Data to use section start
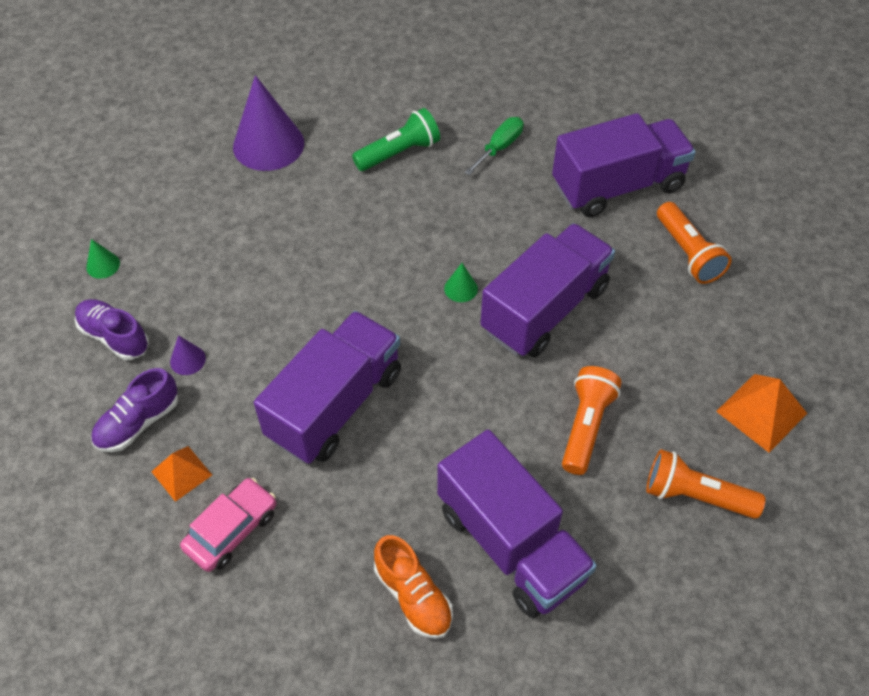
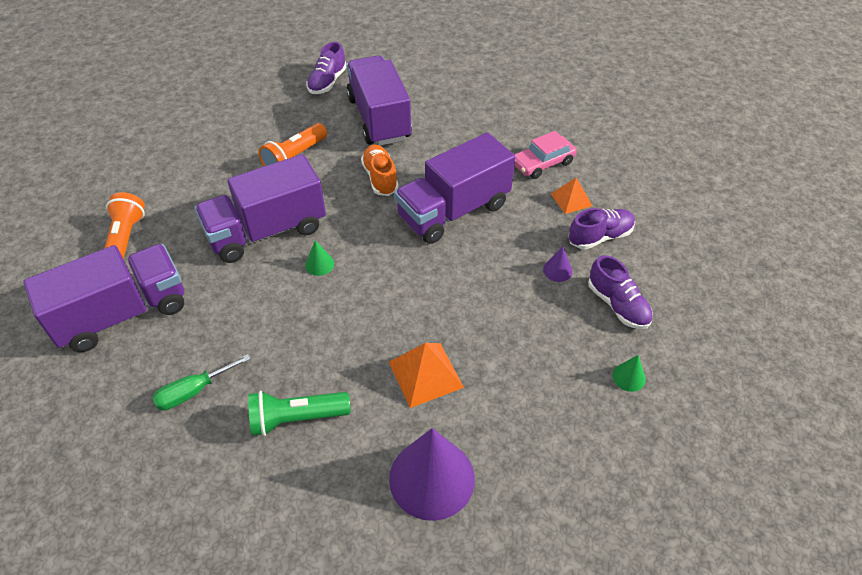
camera: 160 degrees left, 5 degrees down
(413, 596) = (445, 112): orange shoe -> orange shoe (380, 178)
(617, 186) = (123, 314): purple truck -> purple truck turned 150 degrees clockwise
(641, 604) = (327, 82): none -> purple shoe
(695, 495) = (260, 112): orange flashlight -> none
(761, 412) = (182, 137): orange pyramid -> orange pyramid (425, 374)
Data to use section end
Task statement: Reproduce only the lines running from the one that contains "(617, 186) = (123, 314): purple" to the last line of the records.

Finished exercise:
(617, 186) = (123, 314): purple truck -> purple truck turned 150 degrees clockwise
(641, 604) = (327, 82): none -> purple shoe
(695, 495) = (260, 112): orange flashlight -> none
(761, 412) = (182, 137): orange pyramid -> orange pyramid (425, 374)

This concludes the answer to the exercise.